Report every line of the listing below in which the string "turquoise" appears.

====== RECORDS FOR THE EXERCISE ======

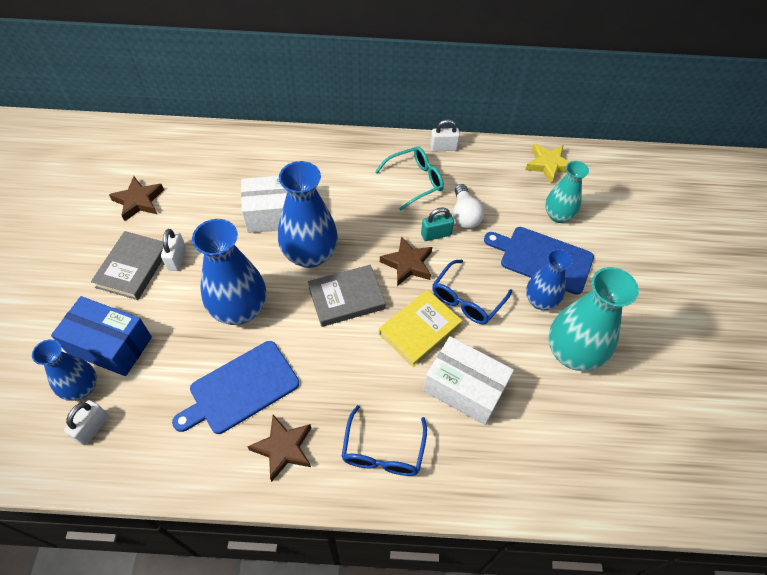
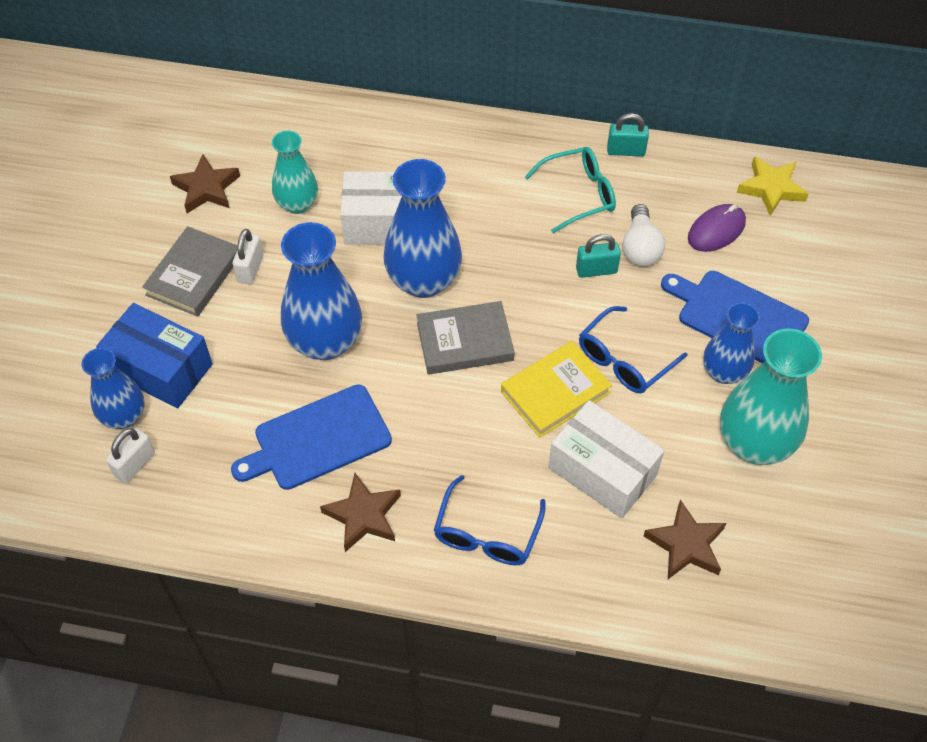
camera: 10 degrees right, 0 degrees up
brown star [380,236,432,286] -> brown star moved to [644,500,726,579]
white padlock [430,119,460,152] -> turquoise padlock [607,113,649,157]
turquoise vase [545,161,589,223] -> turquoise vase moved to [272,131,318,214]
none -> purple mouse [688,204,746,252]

======

### WRITTEN ANSWER
white padlock [430,119,460,152] -> turquoise padlock [607,113,649,157]
turquoise vase [545,161,589,223] -> turquoise vase moved to [272,131,318,214]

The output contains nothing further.